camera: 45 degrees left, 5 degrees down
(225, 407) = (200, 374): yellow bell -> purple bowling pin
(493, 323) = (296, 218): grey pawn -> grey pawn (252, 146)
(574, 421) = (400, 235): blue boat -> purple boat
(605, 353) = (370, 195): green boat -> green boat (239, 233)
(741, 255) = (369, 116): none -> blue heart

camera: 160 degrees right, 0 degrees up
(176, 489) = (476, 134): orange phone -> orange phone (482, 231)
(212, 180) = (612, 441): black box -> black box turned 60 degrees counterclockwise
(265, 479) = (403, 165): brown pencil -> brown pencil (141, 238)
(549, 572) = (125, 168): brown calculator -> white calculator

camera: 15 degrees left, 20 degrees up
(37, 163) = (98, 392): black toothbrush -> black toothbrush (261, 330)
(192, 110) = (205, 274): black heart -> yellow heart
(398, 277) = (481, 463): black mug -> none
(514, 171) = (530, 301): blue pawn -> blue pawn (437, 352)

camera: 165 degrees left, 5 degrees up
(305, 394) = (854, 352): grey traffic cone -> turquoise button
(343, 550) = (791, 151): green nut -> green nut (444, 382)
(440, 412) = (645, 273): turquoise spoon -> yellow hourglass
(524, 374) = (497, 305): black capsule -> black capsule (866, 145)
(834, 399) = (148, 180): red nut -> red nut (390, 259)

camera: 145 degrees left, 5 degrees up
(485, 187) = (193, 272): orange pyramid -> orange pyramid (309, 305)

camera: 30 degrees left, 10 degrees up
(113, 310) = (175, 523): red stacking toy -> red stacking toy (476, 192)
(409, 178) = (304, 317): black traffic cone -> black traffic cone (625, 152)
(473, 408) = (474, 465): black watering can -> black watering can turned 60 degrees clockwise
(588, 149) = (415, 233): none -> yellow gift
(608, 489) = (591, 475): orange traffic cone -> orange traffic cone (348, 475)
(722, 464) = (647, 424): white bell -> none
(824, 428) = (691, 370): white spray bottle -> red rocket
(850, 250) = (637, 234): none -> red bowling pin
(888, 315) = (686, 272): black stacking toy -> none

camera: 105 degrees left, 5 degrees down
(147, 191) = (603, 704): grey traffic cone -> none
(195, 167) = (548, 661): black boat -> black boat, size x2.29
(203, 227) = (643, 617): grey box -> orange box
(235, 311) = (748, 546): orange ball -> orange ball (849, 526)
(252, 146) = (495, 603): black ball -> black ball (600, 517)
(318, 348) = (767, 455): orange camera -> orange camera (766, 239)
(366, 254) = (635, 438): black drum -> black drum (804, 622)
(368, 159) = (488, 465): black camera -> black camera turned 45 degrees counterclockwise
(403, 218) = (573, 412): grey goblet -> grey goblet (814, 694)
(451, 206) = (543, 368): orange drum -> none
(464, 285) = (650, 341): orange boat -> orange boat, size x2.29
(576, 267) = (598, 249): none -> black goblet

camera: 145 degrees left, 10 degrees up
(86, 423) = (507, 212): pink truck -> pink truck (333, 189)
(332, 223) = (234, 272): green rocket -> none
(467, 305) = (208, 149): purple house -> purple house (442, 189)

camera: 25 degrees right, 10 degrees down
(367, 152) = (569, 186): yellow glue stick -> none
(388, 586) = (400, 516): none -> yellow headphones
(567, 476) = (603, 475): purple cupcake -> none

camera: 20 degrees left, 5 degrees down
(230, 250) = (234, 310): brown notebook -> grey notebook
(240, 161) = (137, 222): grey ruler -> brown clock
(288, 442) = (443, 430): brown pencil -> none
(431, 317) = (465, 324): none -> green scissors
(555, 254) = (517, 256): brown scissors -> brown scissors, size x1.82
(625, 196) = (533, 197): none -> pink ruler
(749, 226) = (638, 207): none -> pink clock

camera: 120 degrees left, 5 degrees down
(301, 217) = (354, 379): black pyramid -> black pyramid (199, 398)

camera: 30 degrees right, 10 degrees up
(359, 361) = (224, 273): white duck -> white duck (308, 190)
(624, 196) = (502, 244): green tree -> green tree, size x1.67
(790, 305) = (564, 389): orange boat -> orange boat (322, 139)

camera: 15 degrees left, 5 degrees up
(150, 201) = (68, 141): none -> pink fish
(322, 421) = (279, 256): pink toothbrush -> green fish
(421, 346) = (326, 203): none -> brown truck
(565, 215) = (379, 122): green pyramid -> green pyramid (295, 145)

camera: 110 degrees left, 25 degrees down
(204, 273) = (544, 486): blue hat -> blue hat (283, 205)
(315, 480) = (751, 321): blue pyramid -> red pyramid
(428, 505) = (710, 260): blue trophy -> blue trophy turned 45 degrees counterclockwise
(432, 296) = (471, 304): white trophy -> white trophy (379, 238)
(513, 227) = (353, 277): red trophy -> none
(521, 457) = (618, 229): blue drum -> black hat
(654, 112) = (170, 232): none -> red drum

* * * *

> _What you will do_
Return all lines in the data that include the word "boat".

> _Solution for this task_
(574, 421) = (400, 235): blue boat -> purple boat
(605, 353) = (370, 195): green boat -> green boat (239, 233)
(195, 167) = (548, 661): black boat -> black boat, size x2.29
(464, 285) = (650, 341): orange boat -> orange boat, size x2.29
(790, 305) = (564, 389): orange boat -> orange boat (322, 139)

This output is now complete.